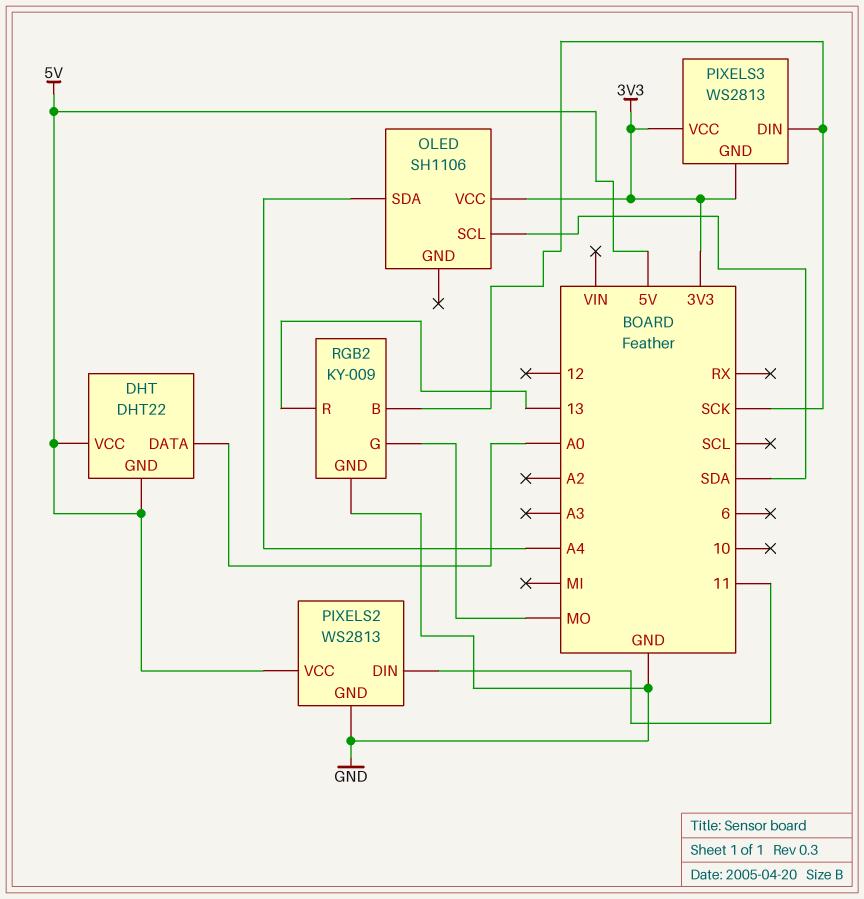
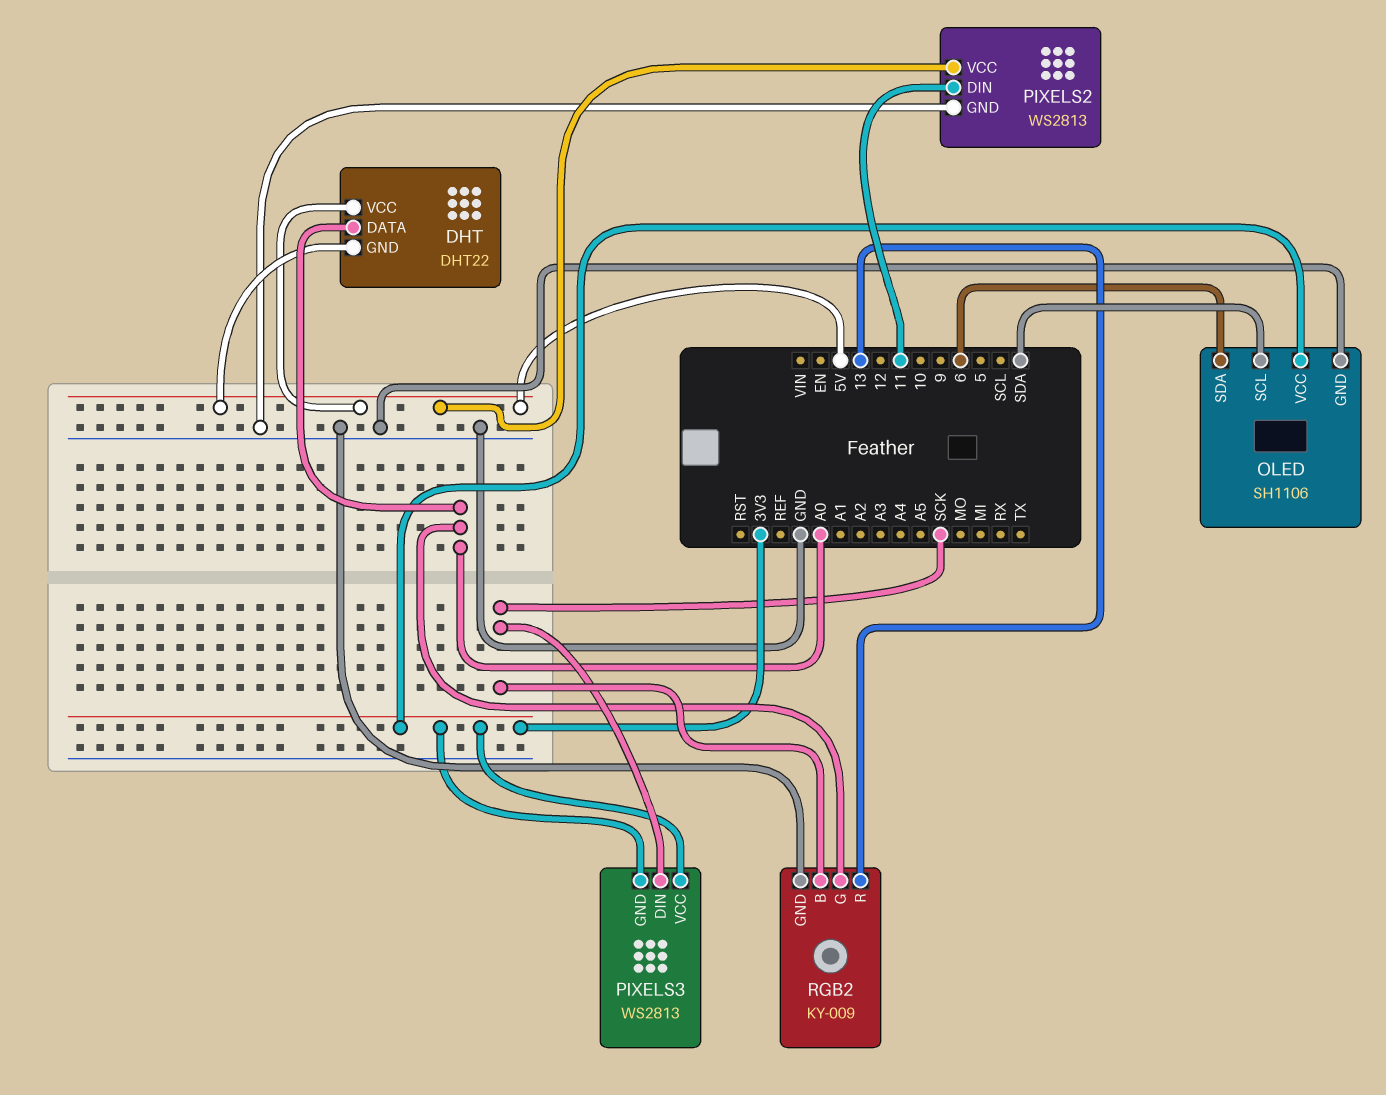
OLED pin GND: none -> GND
OLED pin SDA: A4 -> 6
RGB2 pin G: MO -> A0

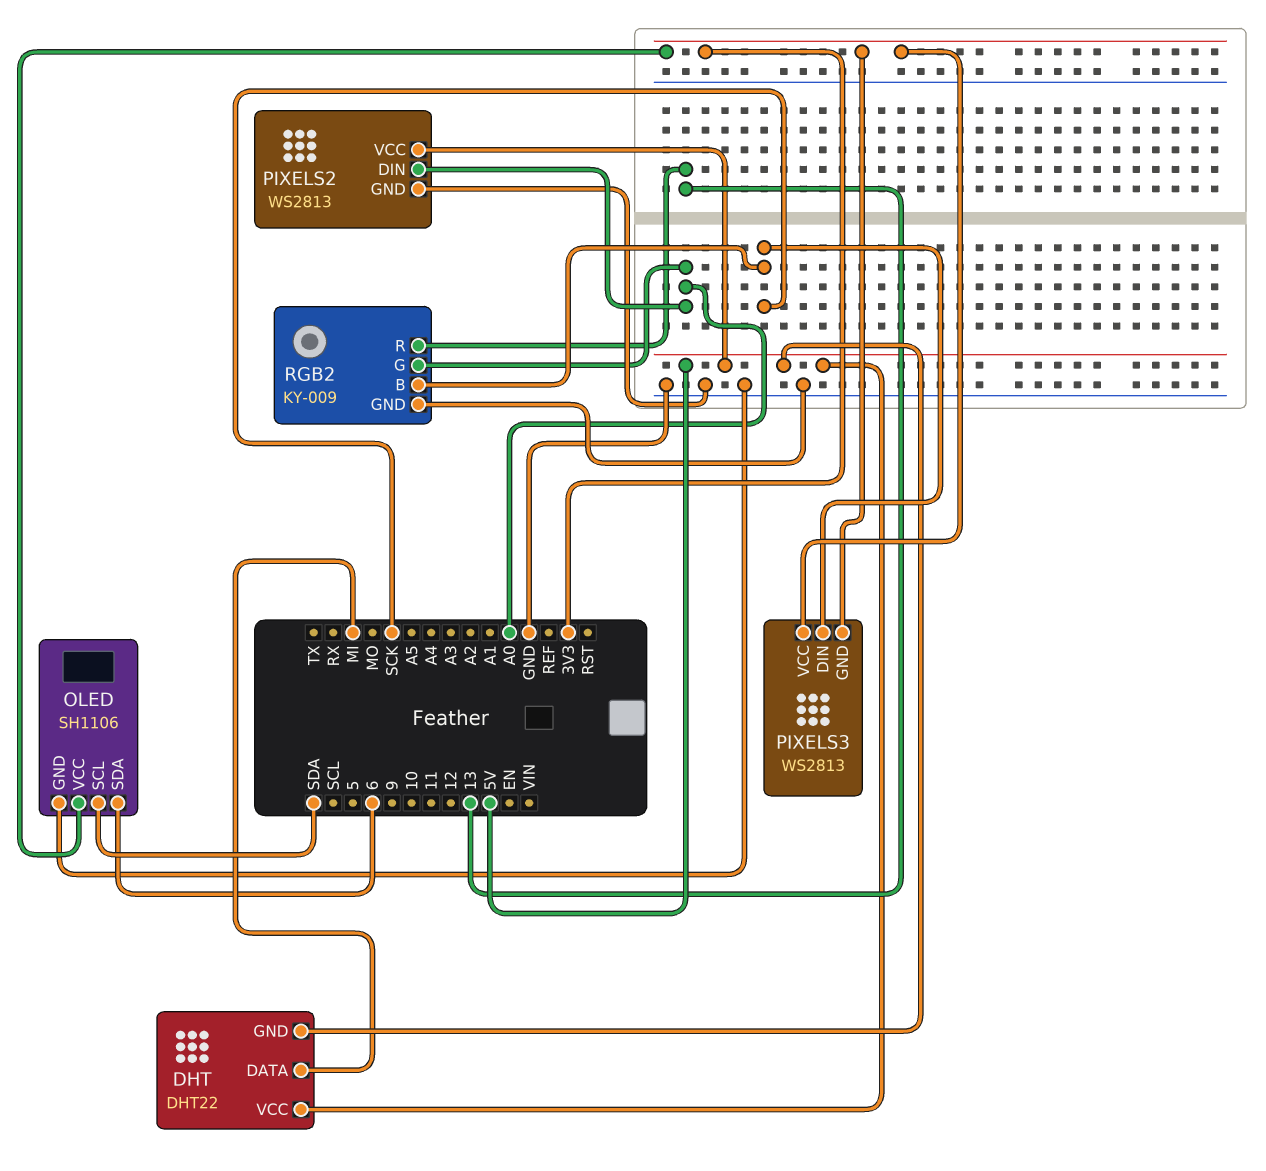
DHT pin DATA: A0 -> MI
PIXELS2 pin DIN: 11 -> A0

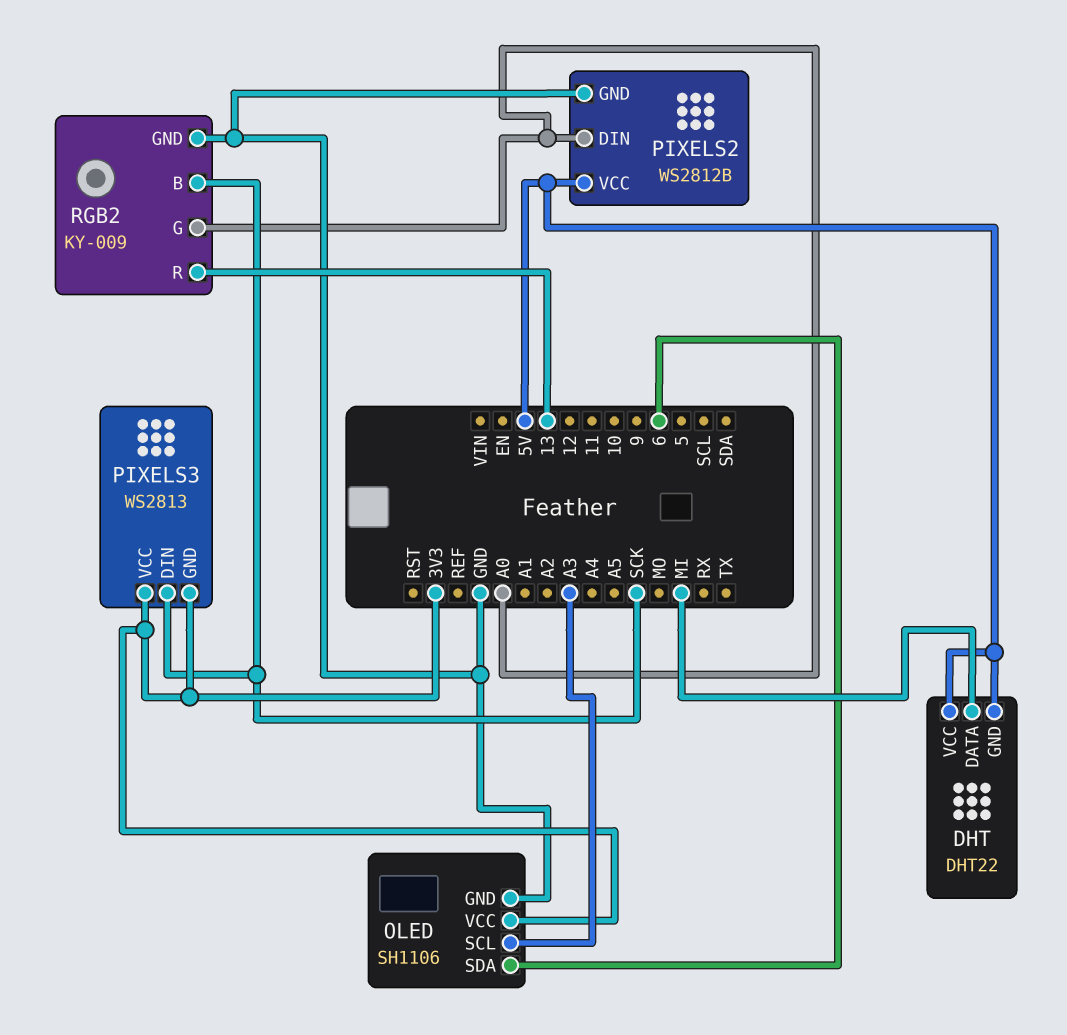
OLED pin SCL: SDA -> A3
PIXELS2: WS2813 -> WS2812B

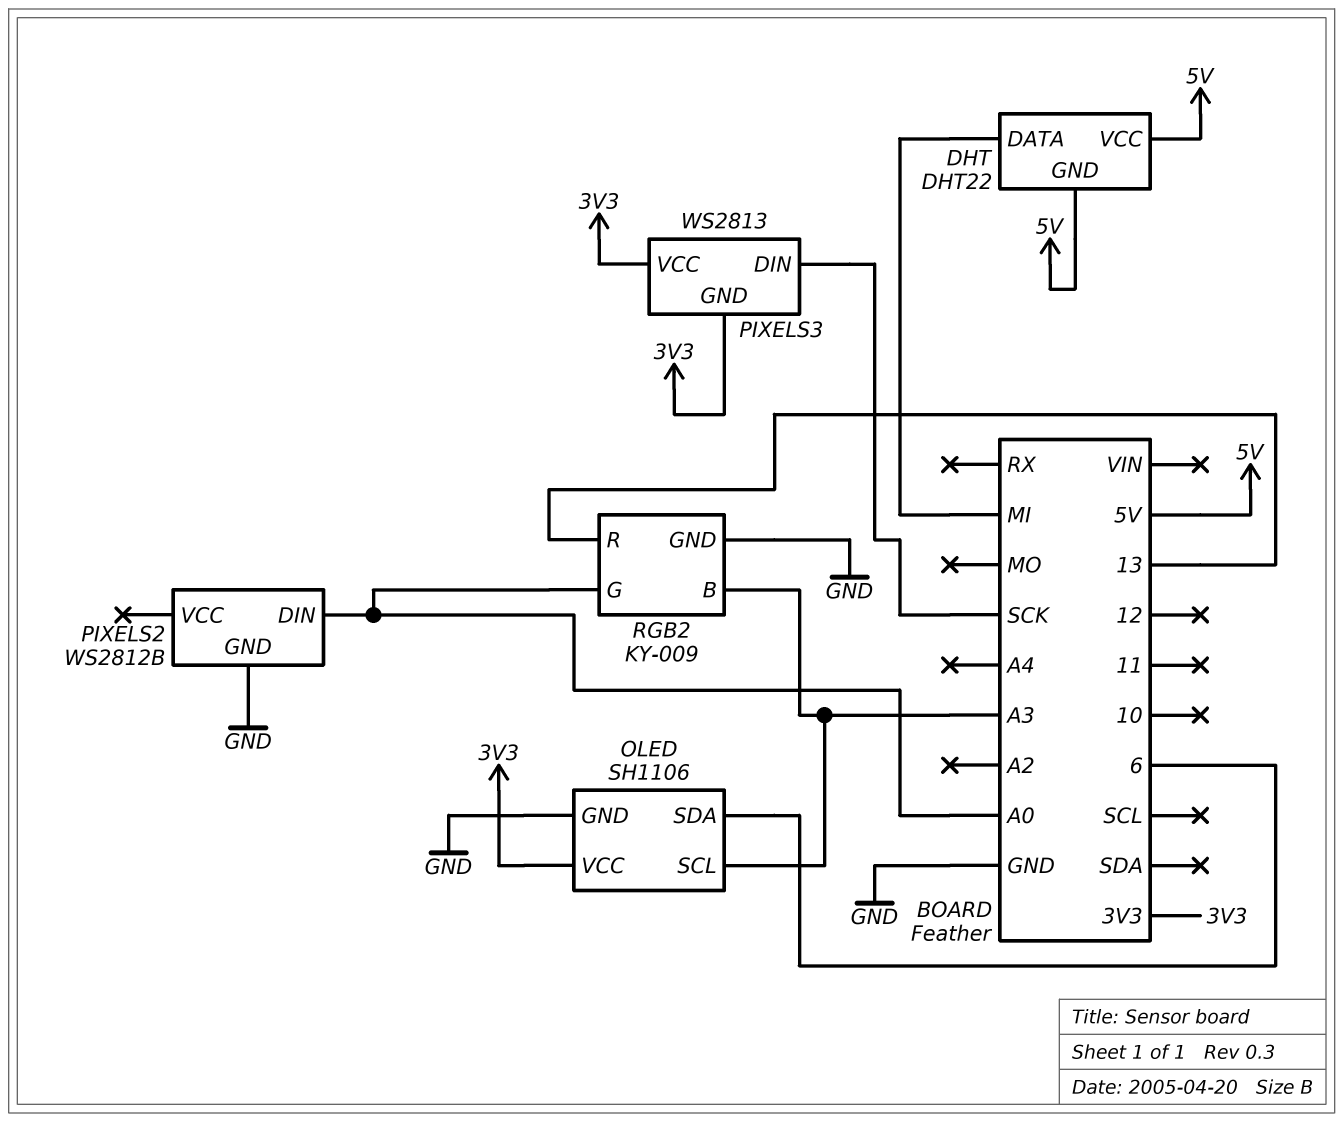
PIXELS2 pin VCC: 5V -> none
RGB2 pin B: SCK -> A3

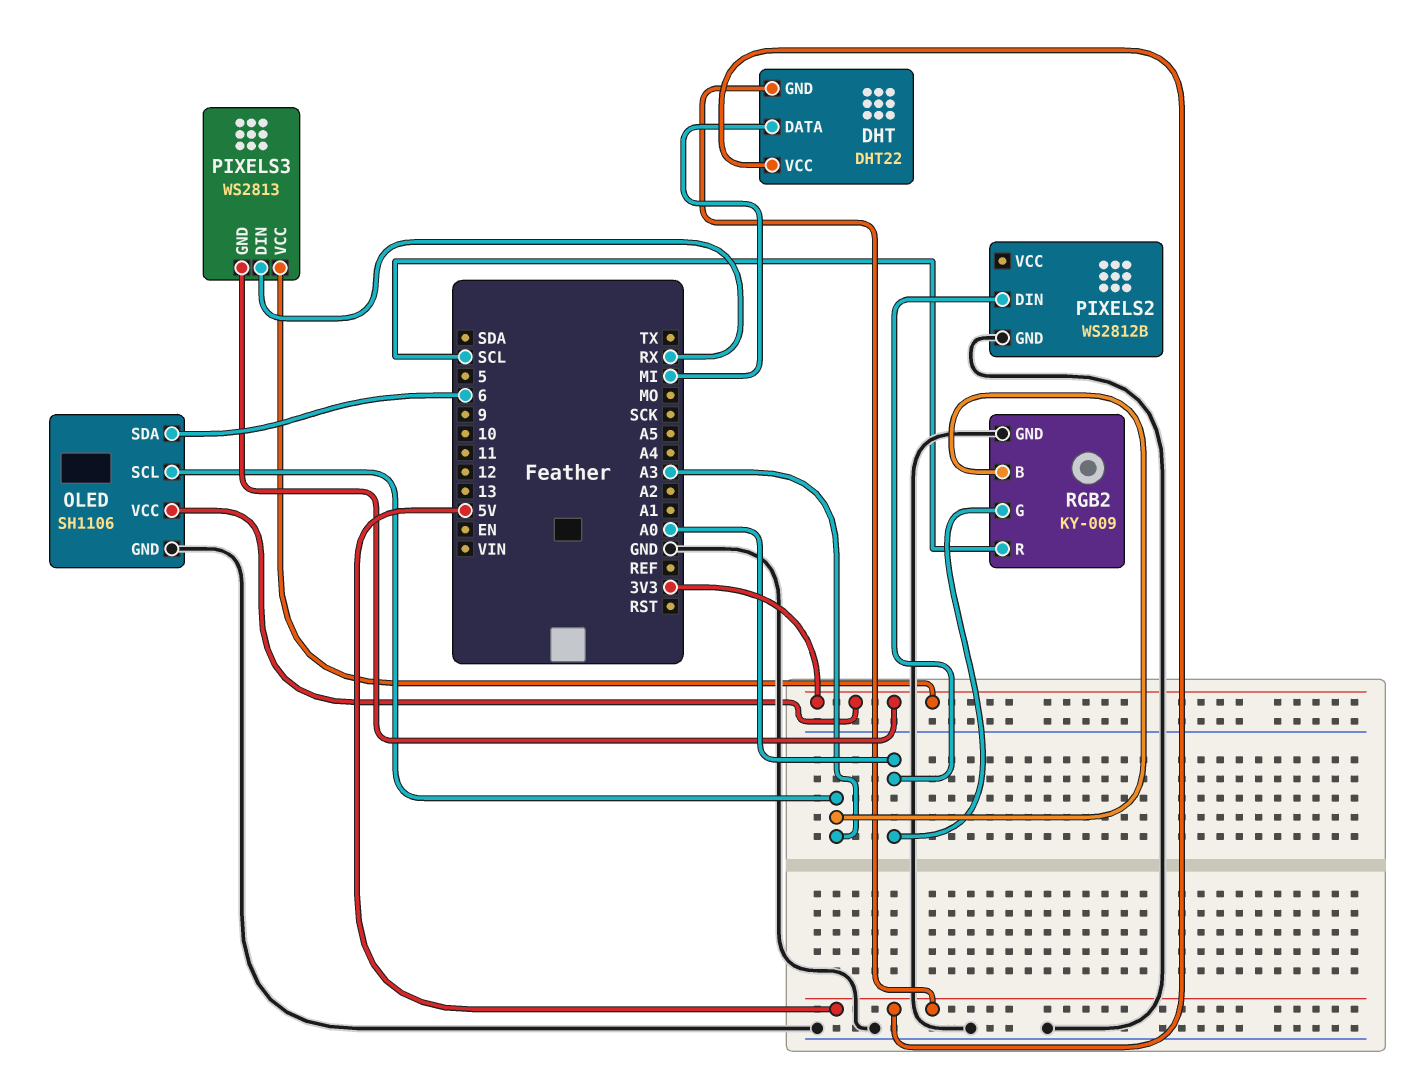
PIXELS3 pin DIN: SCK -> RX
RGB2 pin R: 13 -> SCL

━━━━━━━━

What you are asked to do: Repeat the data above in full and exactly. Omit every image.

Finished exercise:
OLED pin GND: none -> GND
OLED pin SDA: A4 -> 6
RGB2 pin G: MO -> A0

DHT pin DATA: A0 -> MI
PIXELS2 pin DIN: 11 -> A0

OLED pin SCL: SDA -> A3
PIXELS2: WS2813 -> WS2812B

PIXELS2 pin VCC: 5V -> none
RGB2 pin B: SCK -> A3

PIXELS3 pin DIN: SCK -> RX
RGB2 pin R: 13 -> SCL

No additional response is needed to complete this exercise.